### Problem to solve
Show me each line of the listing below where the word "minus" appears.

### Records supplied
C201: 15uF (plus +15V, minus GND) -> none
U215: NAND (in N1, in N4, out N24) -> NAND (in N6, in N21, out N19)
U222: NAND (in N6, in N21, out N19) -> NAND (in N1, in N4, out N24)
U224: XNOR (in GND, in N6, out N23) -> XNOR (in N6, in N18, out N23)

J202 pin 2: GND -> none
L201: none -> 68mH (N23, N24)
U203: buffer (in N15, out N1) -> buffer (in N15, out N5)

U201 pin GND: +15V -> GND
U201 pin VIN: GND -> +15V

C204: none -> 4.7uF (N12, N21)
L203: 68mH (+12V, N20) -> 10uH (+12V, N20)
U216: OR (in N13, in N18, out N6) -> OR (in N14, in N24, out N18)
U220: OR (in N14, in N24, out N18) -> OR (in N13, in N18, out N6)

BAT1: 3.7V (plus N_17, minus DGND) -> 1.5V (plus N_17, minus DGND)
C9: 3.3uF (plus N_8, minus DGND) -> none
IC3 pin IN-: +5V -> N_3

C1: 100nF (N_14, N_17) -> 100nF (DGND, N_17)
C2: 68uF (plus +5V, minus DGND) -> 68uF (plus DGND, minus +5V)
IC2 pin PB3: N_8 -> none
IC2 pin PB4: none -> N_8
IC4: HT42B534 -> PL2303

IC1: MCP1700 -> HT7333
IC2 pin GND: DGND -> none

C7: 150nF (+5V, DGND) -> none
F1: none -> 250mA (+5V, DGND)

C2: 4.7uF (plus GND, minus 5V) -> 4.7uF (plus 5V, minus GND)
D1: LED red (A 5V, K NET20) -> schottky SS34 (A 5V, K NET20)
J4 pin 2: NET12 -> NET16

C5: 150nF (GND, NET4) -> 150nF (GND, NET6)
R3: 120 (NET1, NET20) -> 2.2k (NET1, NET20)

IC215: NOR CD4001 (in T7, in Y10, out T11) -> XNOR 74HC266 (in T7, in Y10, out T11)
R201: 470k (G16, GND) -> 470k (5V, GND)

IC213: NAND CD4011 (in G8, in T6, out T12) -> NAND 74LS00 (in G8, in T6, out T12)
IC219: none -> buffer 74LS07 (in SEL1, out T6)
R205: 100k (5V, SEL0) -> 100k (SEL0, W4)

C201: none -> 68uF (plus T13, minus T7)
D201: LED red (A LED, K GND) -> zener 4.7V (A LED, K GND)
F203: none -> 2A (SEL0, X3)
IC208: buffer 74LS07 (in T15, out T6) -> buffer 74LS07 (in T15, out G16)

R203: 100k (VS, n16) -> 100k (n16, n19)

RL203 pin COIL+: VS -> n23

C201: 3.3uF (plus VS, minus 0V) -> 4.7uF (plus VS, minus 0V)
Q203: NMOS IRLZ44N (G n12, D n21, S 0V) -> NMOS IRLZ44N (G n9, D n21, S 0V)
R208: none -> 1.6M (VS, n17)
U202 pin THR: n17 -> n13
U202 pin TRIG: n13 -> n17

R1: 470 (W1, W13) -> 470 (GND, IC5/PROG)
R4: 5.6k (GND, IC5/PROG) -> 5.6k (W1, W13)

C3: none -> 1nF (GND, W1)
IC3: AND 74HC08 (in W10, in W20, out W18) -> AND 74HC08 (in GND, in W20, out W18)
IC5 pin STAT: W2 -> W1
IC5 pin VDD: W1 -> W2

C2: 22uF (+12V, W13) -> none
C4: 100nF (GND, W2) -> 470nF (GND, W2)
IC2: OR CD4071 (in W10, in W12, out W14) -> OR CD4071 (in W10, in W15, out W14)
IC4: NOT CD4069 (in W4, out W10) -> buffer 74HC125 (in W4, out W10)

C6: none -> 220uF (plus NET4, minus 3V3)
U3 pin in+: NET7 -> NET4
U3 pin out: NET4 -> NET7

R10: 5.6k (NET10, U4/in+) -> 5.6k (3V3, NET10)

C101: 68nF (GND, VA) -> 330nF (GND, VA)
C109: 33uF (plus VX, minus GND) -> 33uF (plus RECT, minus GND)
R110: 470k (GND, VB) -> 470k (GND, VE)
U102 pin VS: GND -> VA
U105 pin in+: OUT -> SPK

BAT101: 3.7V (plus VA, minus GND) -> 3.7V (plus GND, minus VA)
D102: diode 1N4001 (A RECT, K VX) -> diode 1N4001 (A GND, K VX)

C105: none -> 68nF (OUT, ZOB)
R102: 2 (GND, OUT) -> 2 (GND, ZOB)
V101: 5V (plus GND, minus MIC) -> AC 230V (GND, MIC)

### Answer box
C201: 15uF (plus +15V, minus GND) -> none
BAT1: 3.7V (plus N_17, minus DGND) -> 1.5V (plus N_17, minus DGND)
C9: 3.3uF (plus N_8, minus DGND) -> none
C2: 68uF (plus +5V, minus DGND) -> 68uF (plus DGND, minus +5V)
C2: 4.7uF (plus GND, minus 5V) -> 4.7uF (plus 5V, minus GND)
C201: none -> 68uF (plus T13, minus T7)
C201: 3.3uF (plus VS, minus 0V) -> 4.7uF (plus VS, minus 0V)
C6: none -> 220uF (plus NET4, minus 3V3)
C109: 33uF (plus VX, minus GND) -> 33uF (plus RECT, minus GND)
BAT101: 3.7V (plus VA, minus GND) -> 3.7V (plus GND, minus VA)
V101: 5V (plus GND, minus MIC) -> AC 230V (GND, MIC)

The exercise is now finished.